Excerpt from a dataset
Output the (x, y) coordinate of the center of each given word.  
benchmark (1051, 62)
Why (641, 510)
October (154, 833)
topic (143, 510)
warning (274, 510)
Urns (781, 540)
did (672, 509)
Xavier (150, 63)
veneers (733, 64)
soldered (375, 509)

— PROBLEM REQUIREMENTS —
Reproduce every one of the records above word for word, with each line in its original order.

— RESULT OF THE EXERCISE —
Output the (x, y) coordinate of the center of each given word.  
benchmark (1051, 62)
Why (641, 510)
October (154, 833)
topic (143, 510)
warning (274, 510)
Urns (781, 540)
did (672, 509)
Xavier (150, 63)
veneers (733, 64)
soldered (375, 509)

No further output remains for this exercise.